WORK TASK: Pull every line with "black" from the data.

-------

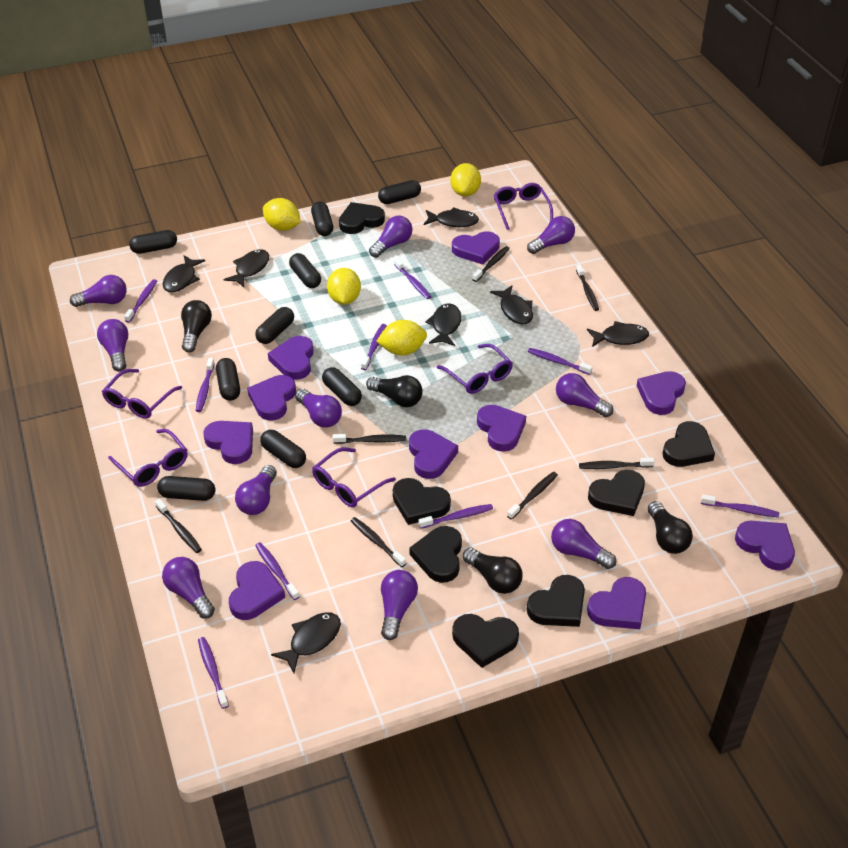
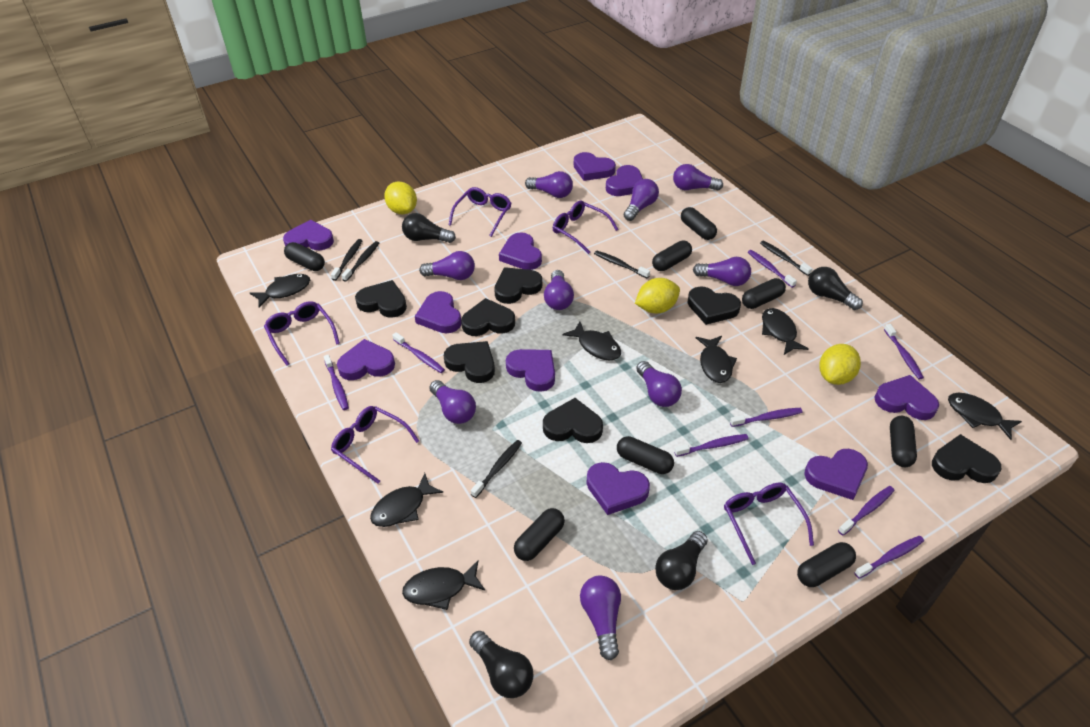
black capsule: 9 -> 8
black toothbrush: 7 -> 5
purple light bulb: 10 -> 9
purple toothbrush: 9 -> 8
yellow lemon: 4 -> 3

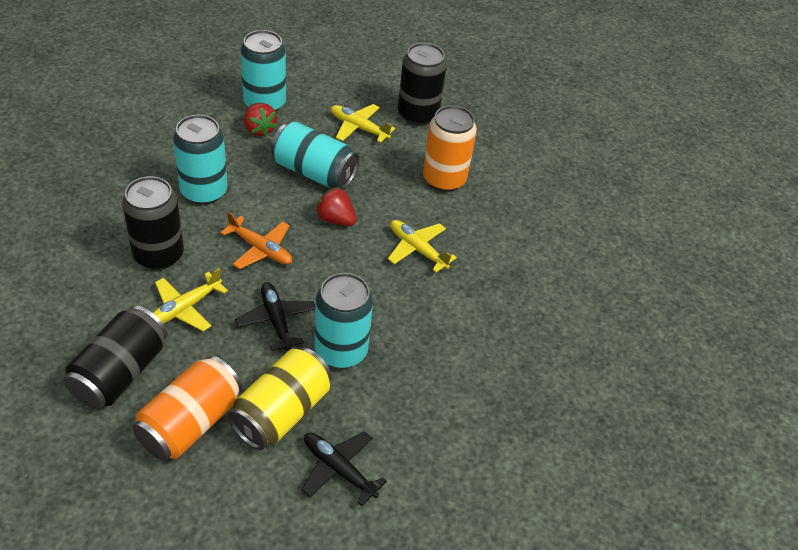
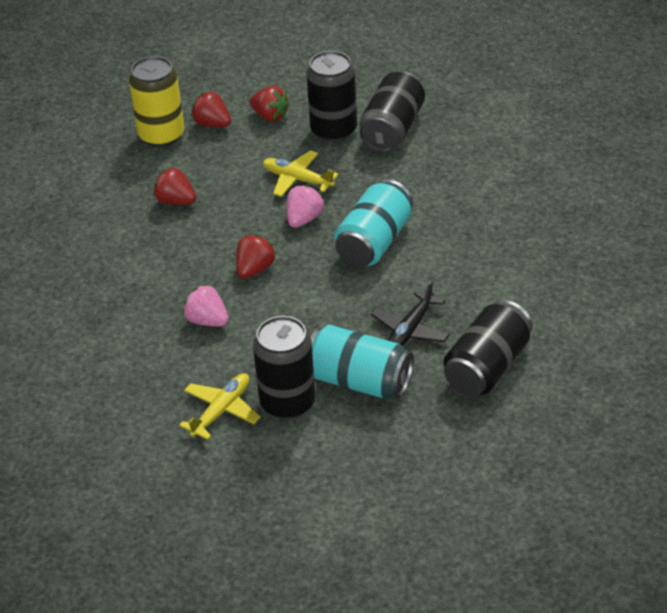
black can: 3 -> 4
black plane: 2 -> 1
orange can: 2 -> 0
orange plane: 1 -> 0
pink strawberry: 0 -> 2
red strawberry: 2 -> 4
turquoise can: 4 -> 2
yellow plane: 3 -> 2

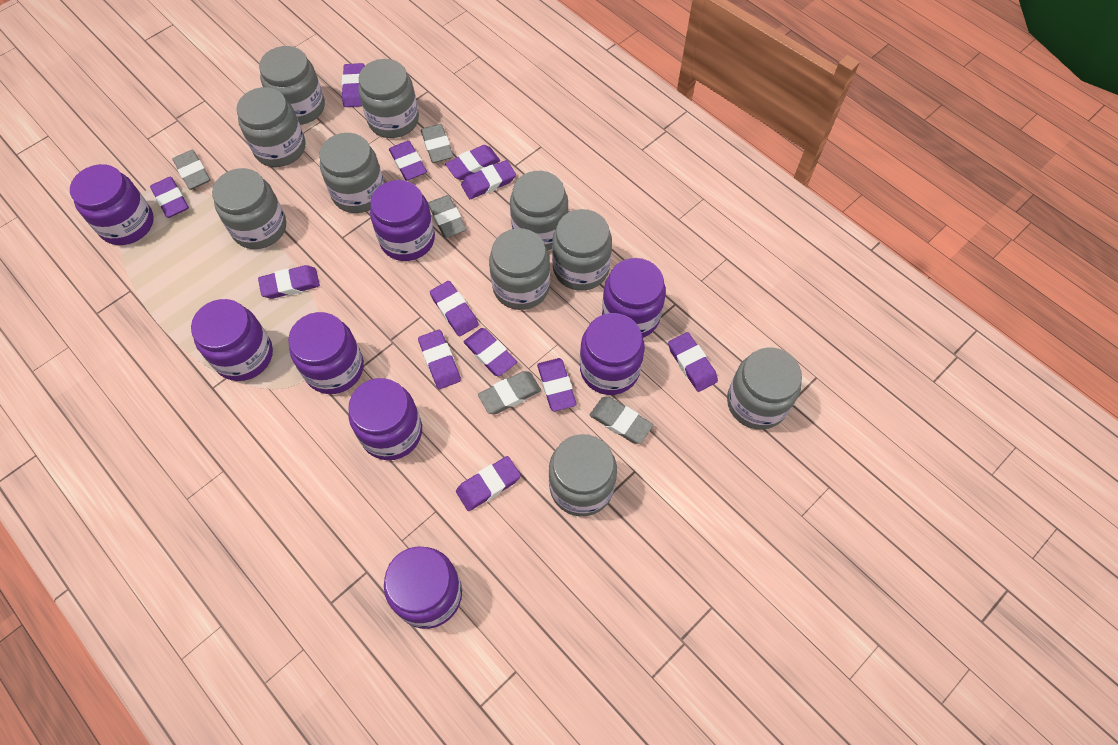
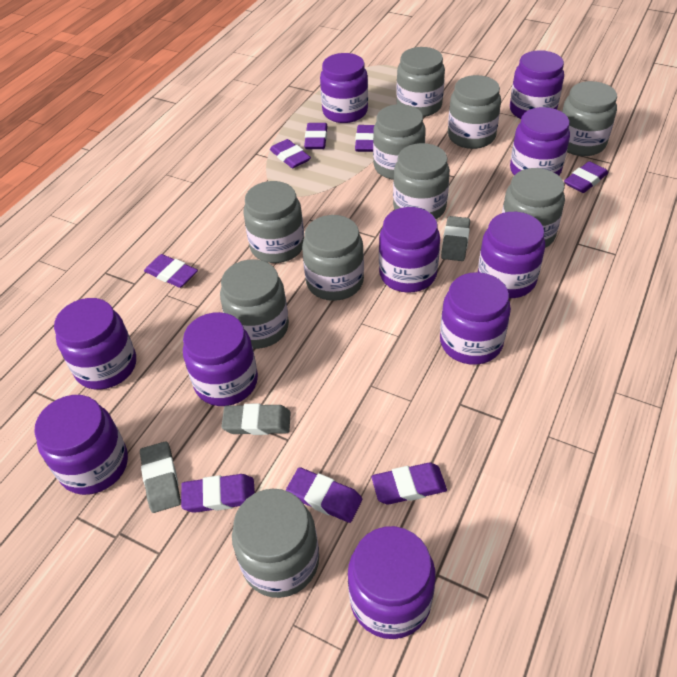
grey eraser: 5 -> 3
purple eraser: 12 -> 8
purple jar: 8 -> 10

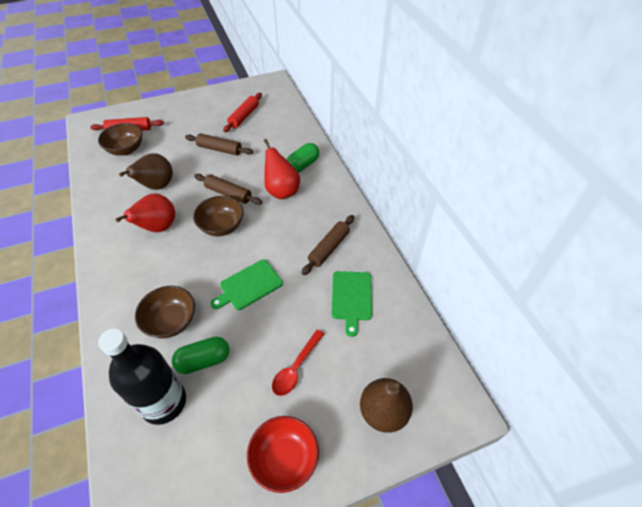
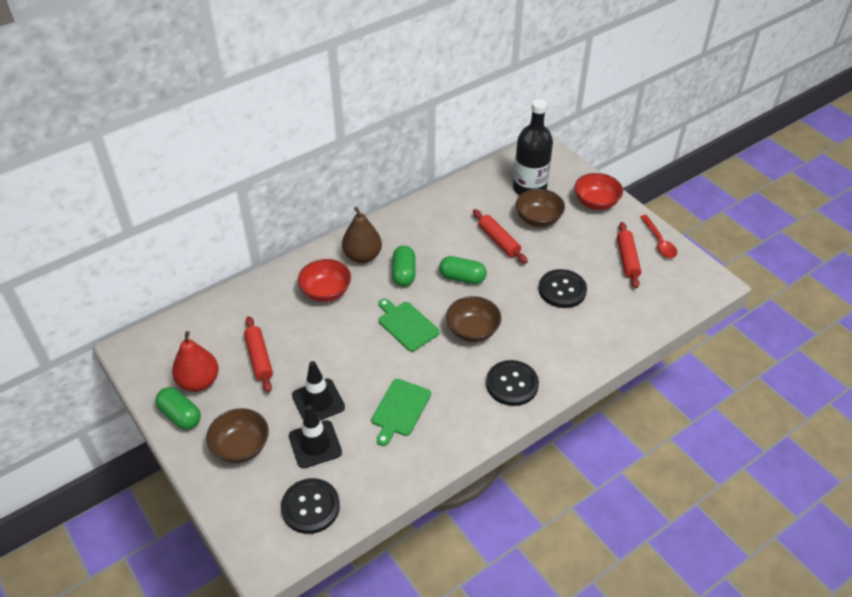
black button: 0 -> 3
black traffic cone: 0 -> 2
brown pear: 2 -> 1
brown rolling pin: 3 -> 0
green capsule: 2 -> 3
red bowl: 1 -> 2
red pear: 2 -> 1
red rolling pin: 2 -> 3

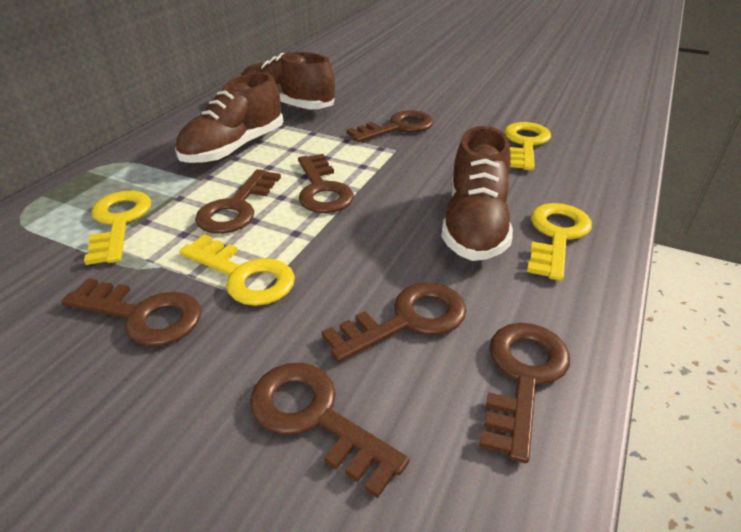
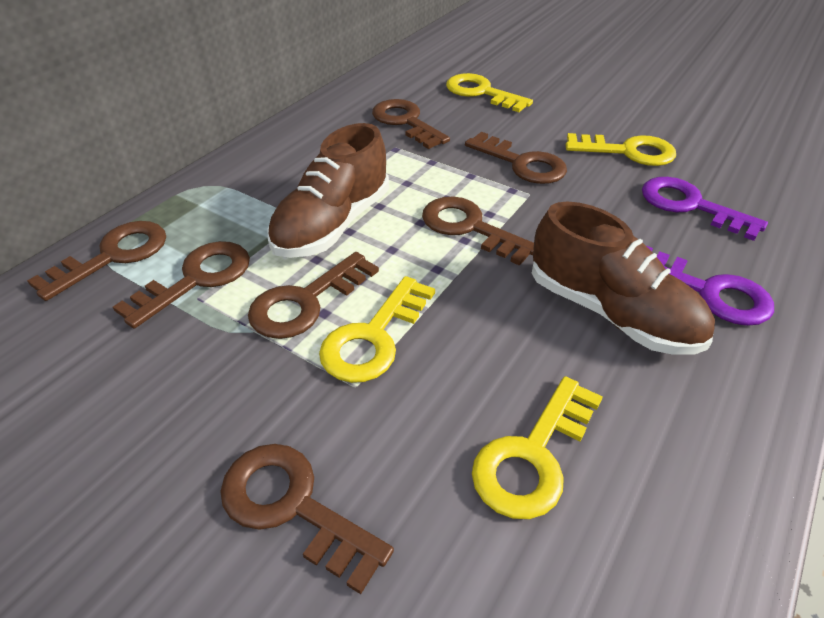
brown shoe: 3 -> 2
purple key: 0 -> 2

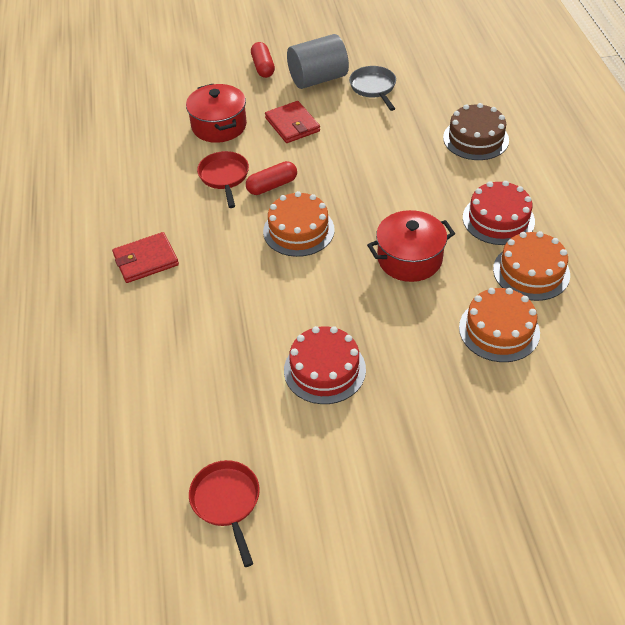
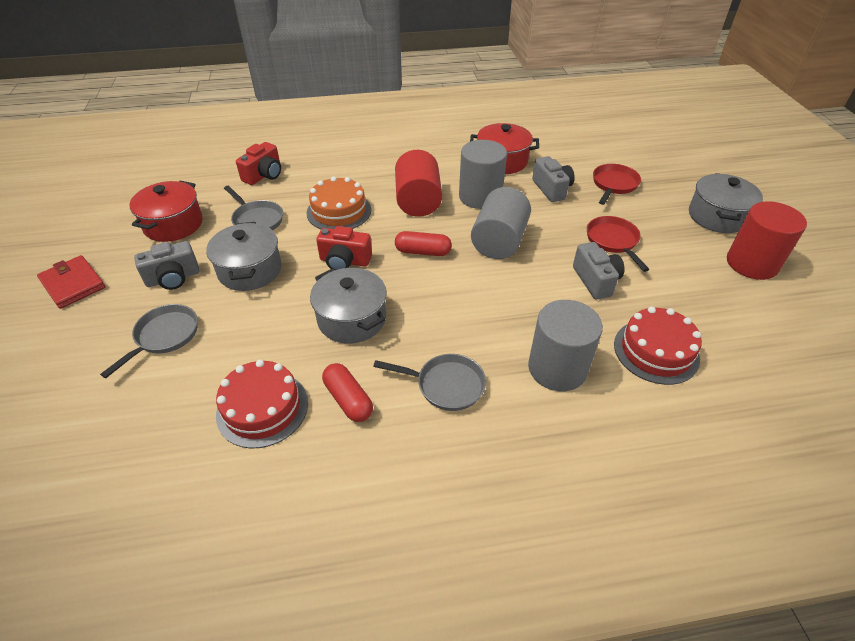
brown cake: 1 -> 0
grey camera: 0 -> 3
grey cylinder: 1 -> 3
grey pan: 1 -> 3
grey pot: 0 -> 3
orange cake: 3 -> 1
red camera: 0 -> 2
red cylinder: 0 -> 2
red wallet: 2 -> 1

-------

ANSWER BELOW:
black capsule: 9 -> 8
black toothbrush: 7 -> 5
black can: 3 -> 4
black plane: 2 -> 1
black button: 0 -> 3
black traffic cone: 0 -> 2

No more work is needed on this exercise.